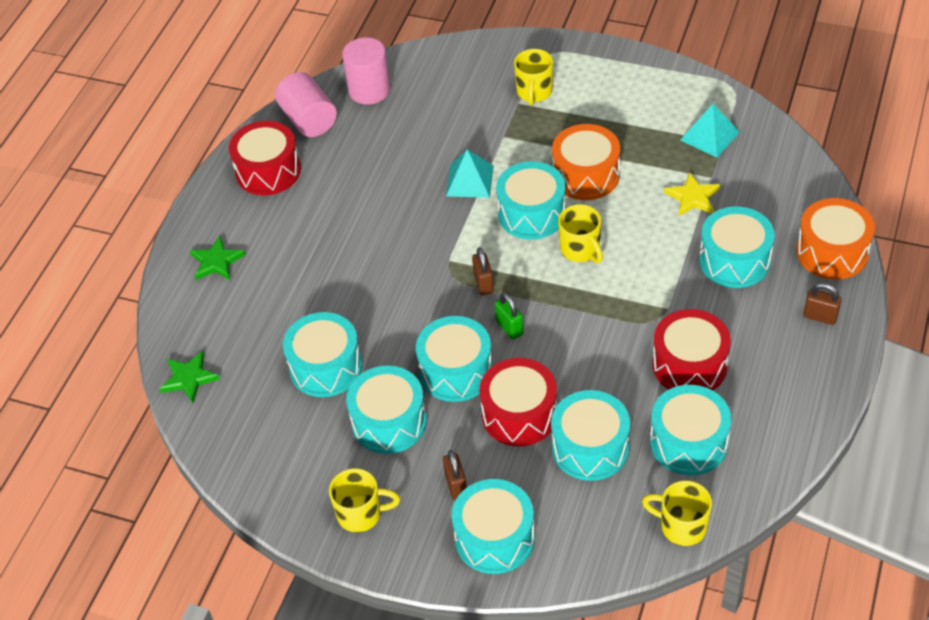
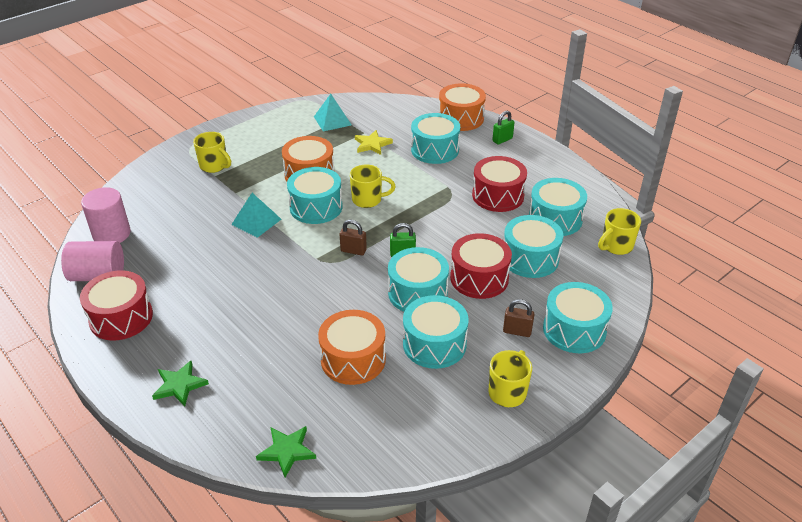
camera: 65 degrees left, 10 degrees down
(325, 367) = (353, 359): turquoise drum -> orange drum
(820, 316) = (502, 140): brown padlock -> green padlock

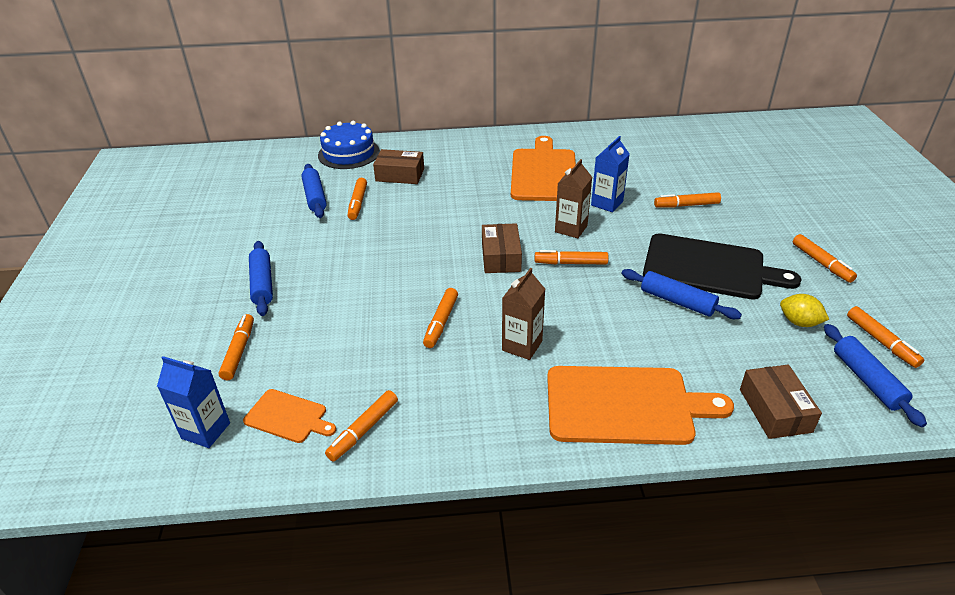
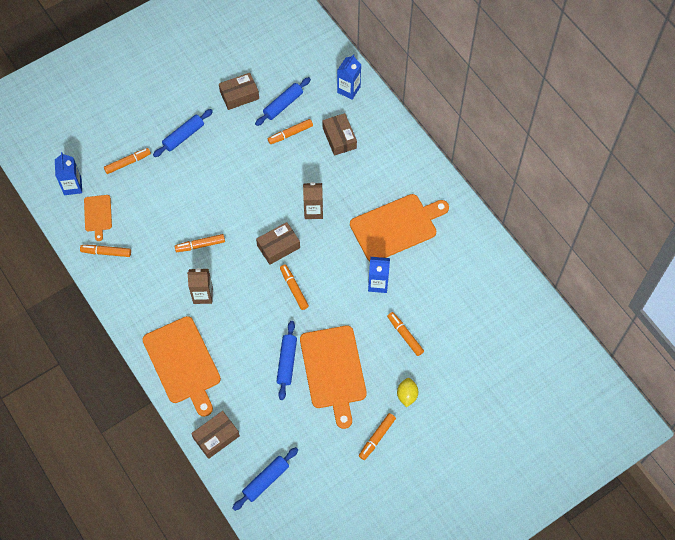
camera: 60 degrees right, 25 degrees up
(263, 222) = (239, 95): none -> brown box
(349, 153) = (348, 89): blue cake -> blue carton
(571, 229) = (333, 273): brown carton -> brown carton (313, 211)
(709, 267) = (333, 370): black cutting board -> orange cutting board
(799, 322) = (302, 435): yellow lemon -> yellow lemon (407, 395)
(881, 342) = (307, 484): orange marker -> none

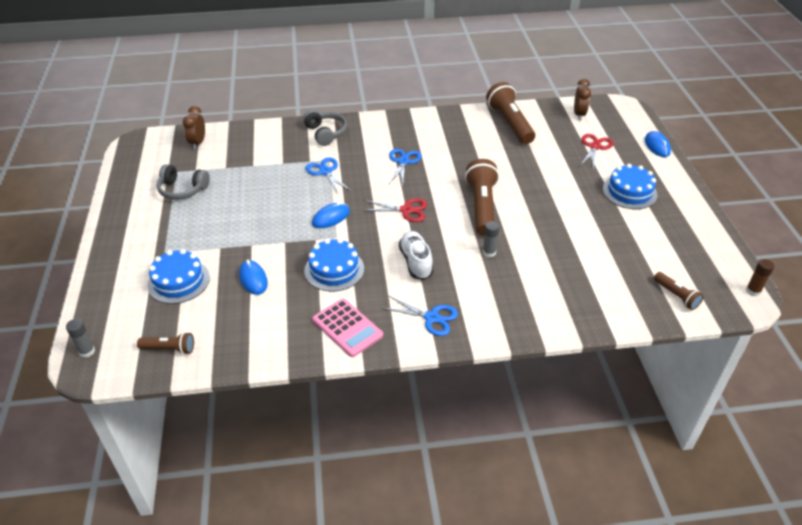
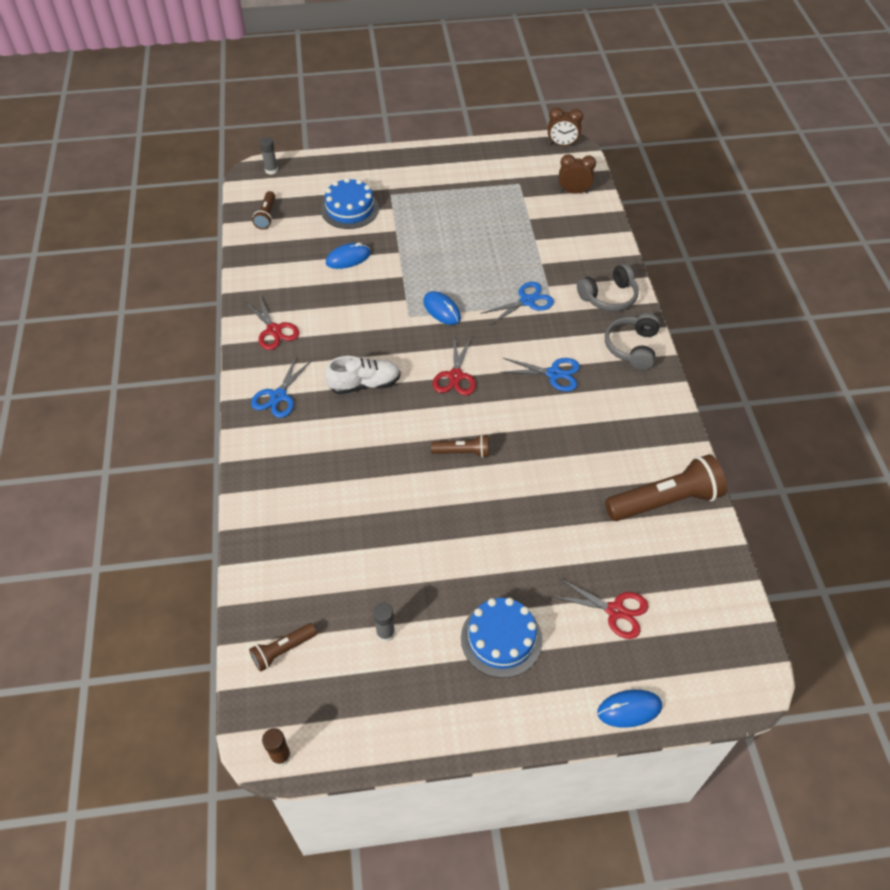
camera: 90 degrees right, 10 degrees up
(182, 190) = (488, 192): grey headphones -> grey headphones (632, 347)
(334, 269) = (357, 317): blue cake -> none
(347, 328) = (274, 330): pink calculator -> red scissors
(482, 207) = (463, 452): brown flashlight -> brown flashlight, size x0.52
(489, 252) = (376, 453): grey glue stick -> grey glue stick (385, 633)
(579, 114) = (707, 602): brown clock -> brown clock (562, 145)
# # # # # # #
Return the lines exactly as they stand, from the start of the entries through the line holding "(571, 229) = (333, 273): brown"; omit the pictures.

Result:
camera: 65 degrees left, 10 degrees down
(325, 367) = (353, 359): turquoise drum -> orange drum
(820, 316) = (502, 140): brown padlock -> green padlock

camera: 60 degrees right, 25 degrees up
(263, 222) = (239, 95): none -> brown box
(349, 153) = (348, 89): blue cake -> blue carton
(571, 229) = (333, 273): brown carton -> brown carton (313, 211)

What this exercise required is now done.